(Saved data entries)
· · · · ·

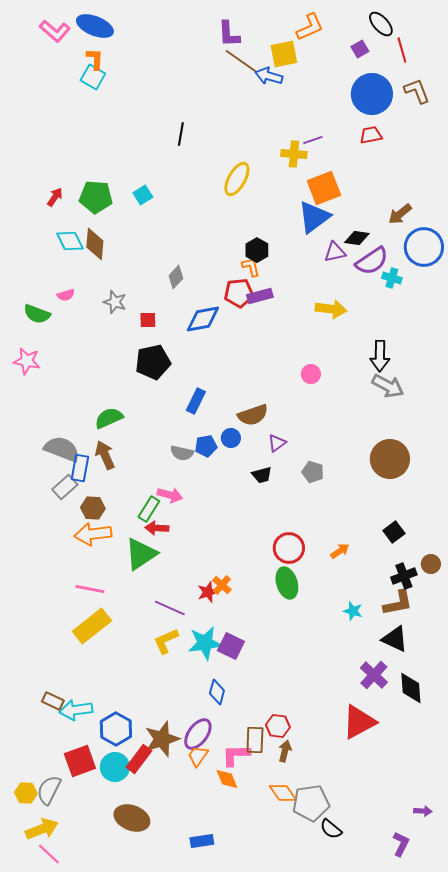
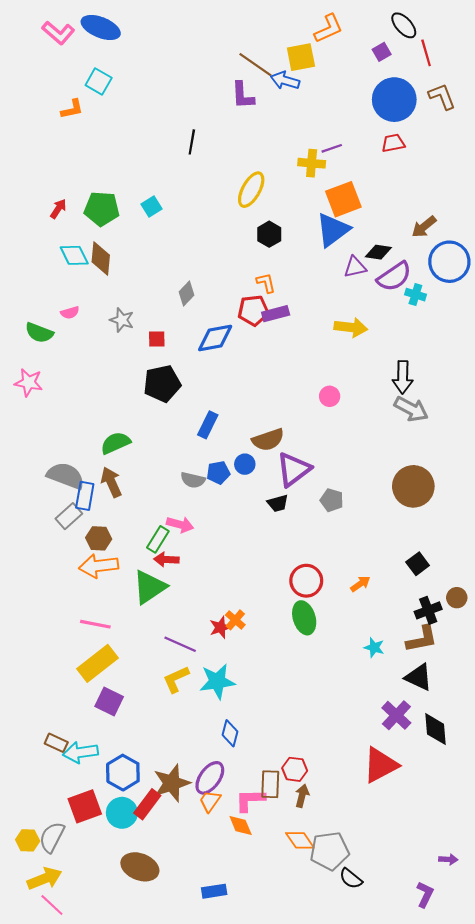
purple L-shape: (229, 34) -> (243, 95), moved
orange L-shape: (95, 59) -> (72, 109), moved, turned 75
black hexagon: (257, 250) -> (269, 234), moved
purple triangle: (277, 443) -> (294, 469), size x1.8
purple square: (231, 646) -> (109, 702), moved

· · · · ·

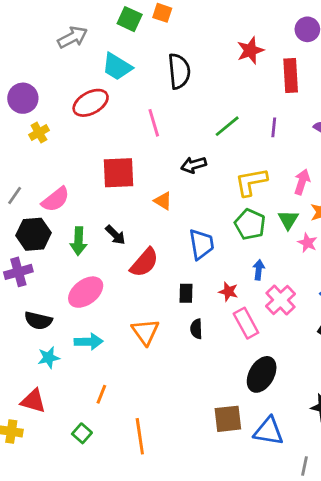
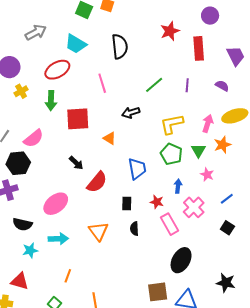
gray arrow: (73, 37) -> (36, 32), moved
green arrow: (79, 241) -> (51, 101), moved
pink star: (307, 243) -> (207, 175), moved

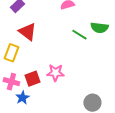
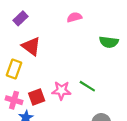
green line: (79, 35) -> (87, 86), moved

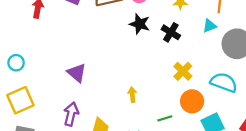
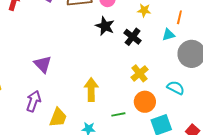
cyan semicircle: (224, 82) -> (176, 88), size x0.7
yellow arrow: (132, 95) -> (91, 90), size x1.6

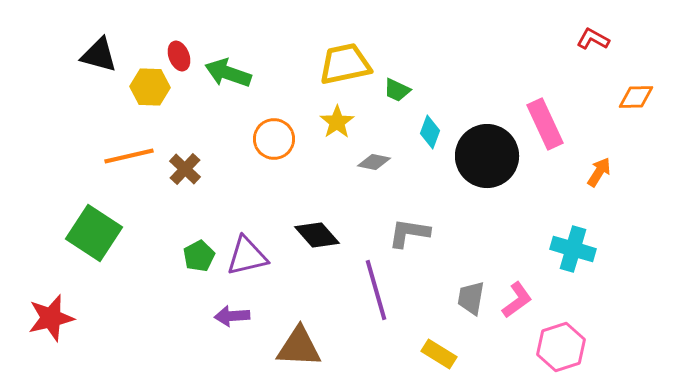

· · · · ·

Above are entries with pictures among them. Write out exactly the lines from the one containing "pink star: (307, 243) -> (207, 175), moved" through the one containing "yellow arrow: (132, 95)", ends included, and leave those pictures out.

pink star: (307, 243) -> (207, 175), moved

green line: (79, 35) -> (87, 86), moved

cyan semicircle: (224, 82) -> (176, 88), size x0.7
yellow arrow: (132, 95) -> (91, 90), size x1.6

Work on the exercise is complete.